--- The problem ---
For the data below, restate word for word only the lines from the line containing "outline_4.csv: [77,384,300,512] ->" through the line containing "Project Contacts: [245,966,463,1099]", both ends included.

--- Records for this task ---
= Beginning of Section =
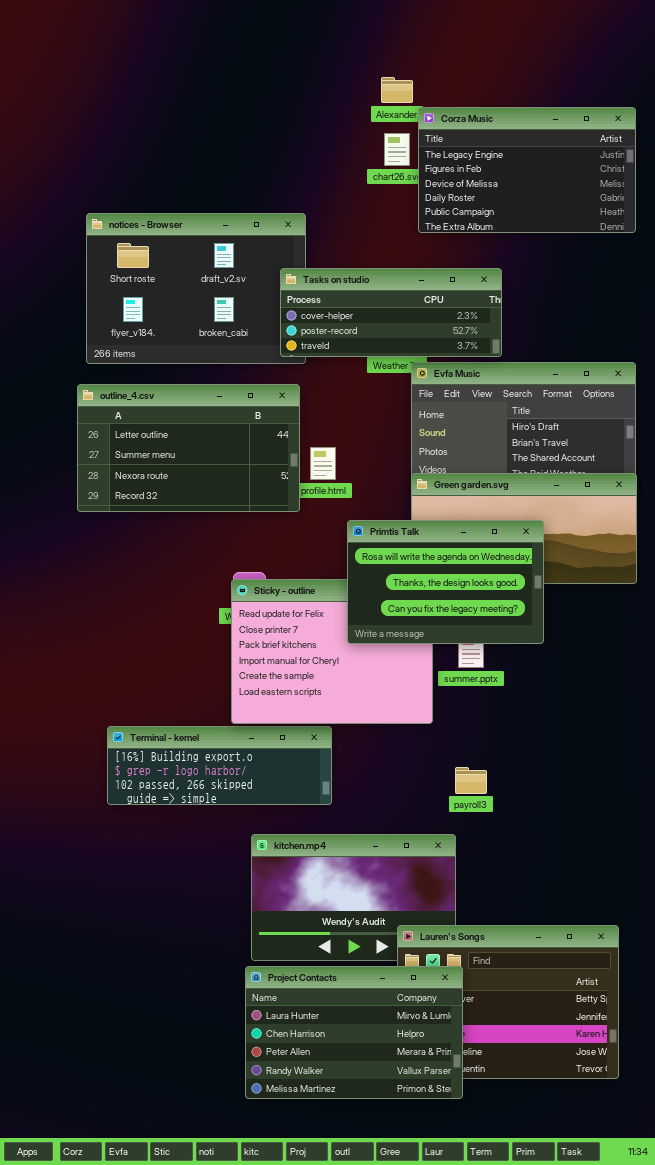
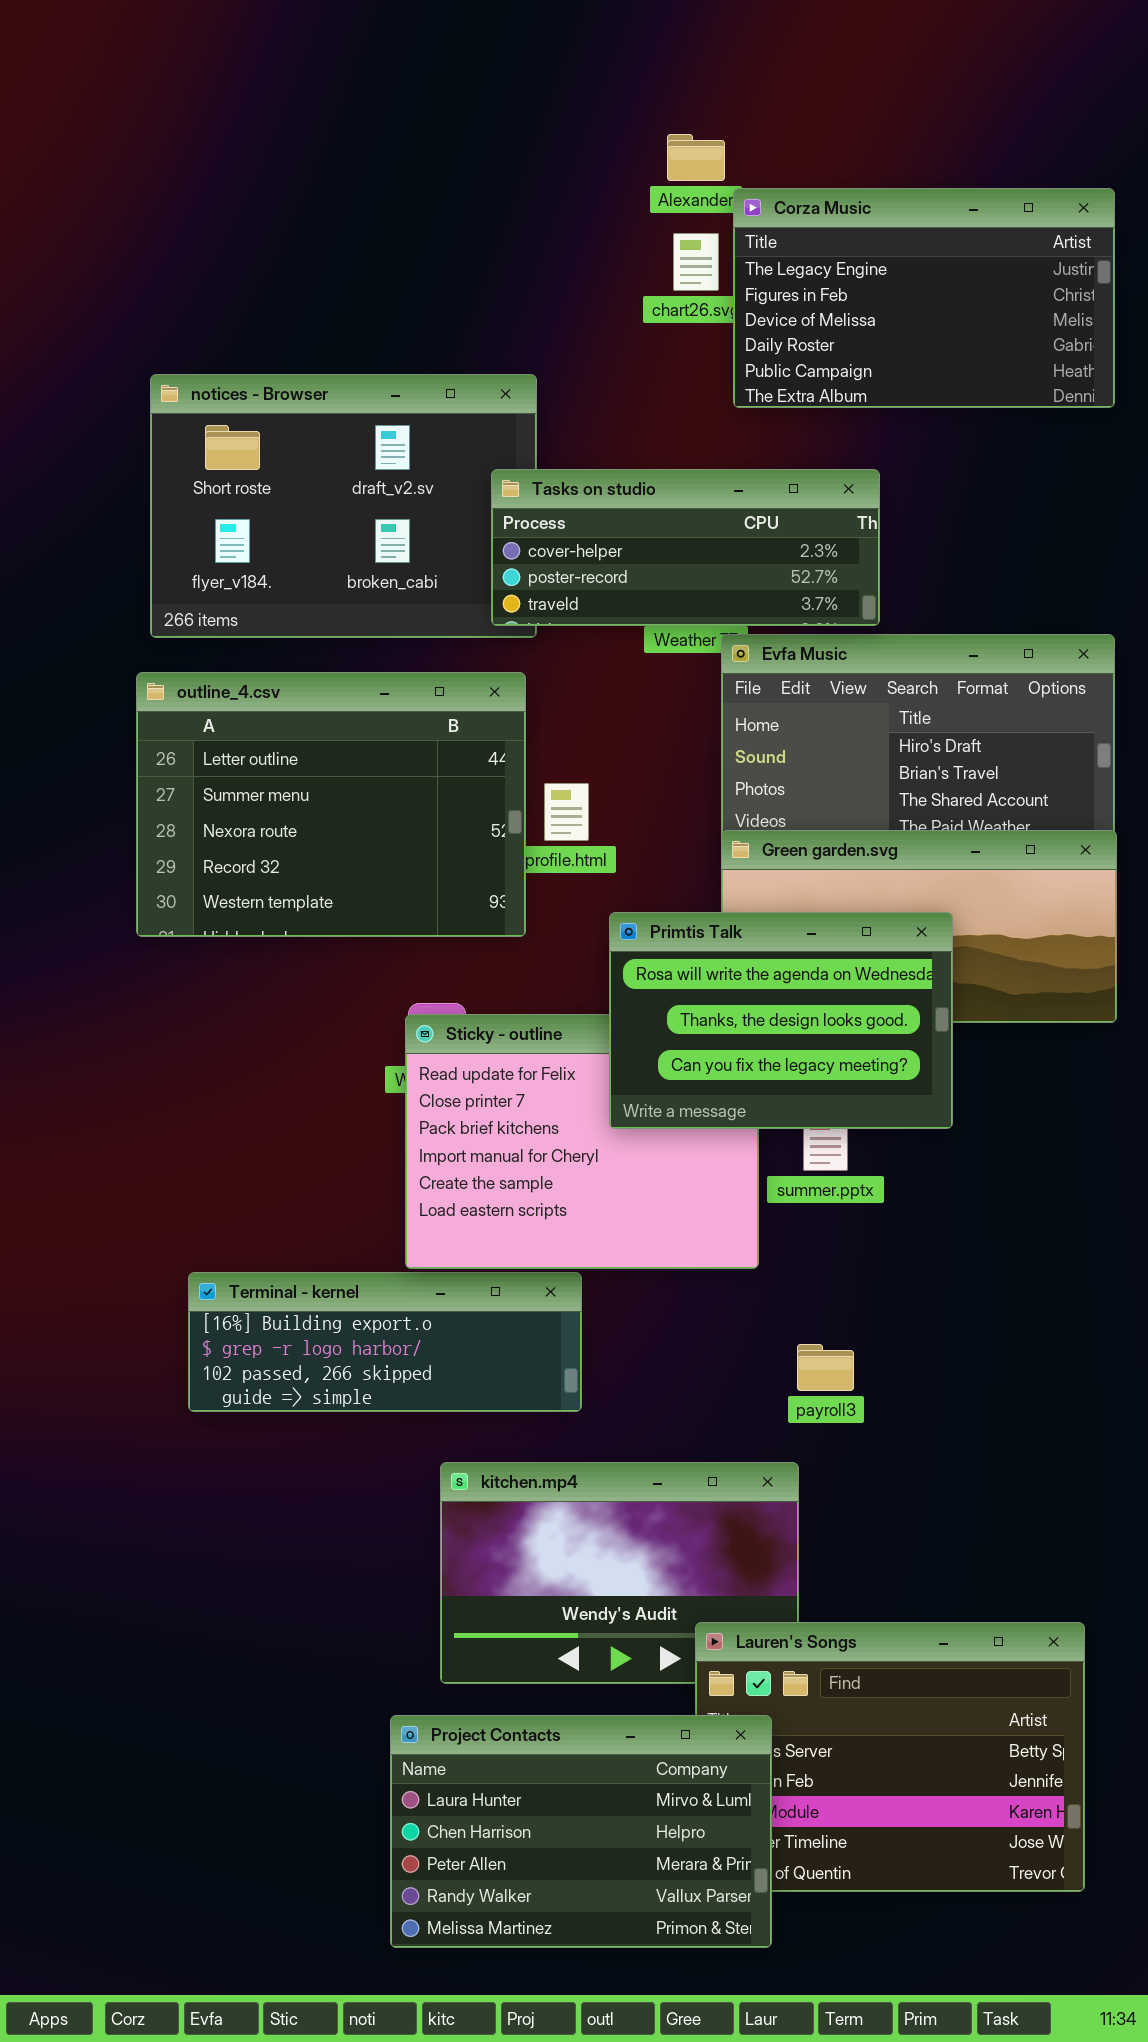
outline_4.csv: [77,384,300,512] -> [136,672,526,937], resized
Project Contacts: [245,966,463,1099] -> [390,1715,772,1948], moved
= End of Section =
= Beginning of Section =
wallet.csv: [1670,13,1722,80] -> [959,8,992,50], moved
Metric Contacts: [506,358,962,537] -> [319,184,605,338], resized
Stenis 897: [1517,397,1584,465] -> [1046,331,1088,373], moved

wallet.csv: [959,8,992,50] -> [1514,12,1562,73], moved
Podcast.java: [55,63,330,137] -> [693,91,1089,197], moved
= End of Section =
= Beginning of Section =
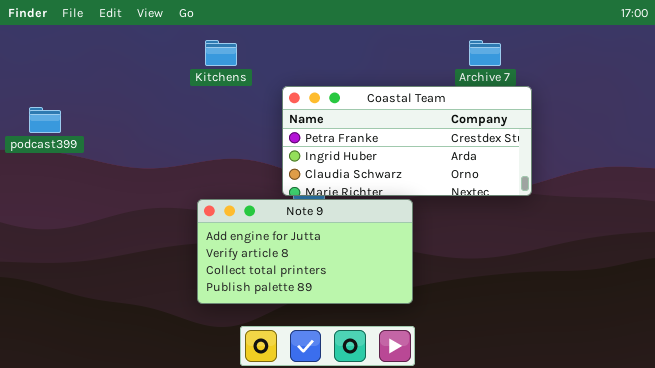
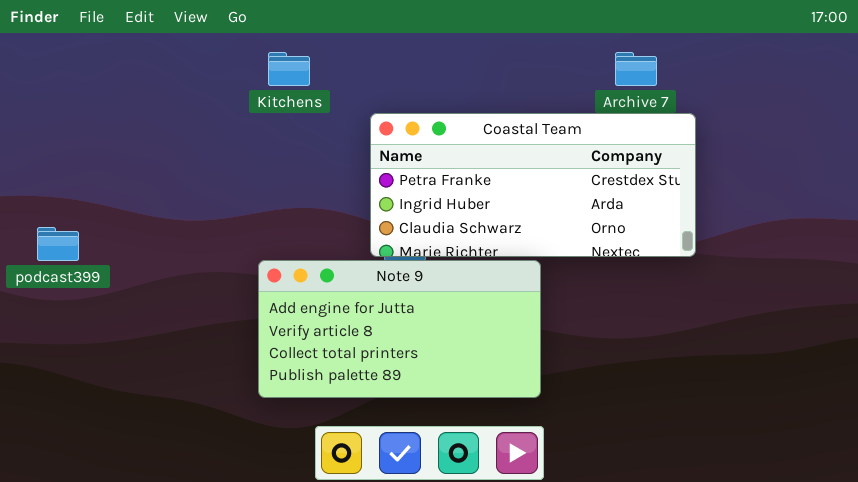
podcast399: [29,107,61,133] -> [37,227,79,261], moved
= End of Section =
--- Worked solution ---
outline_4.csv: [77,384,300,512] -> [136,672,526,937], resized
Project Contacts: [245,966,463,1099] -> [390,1715,772,1948], moved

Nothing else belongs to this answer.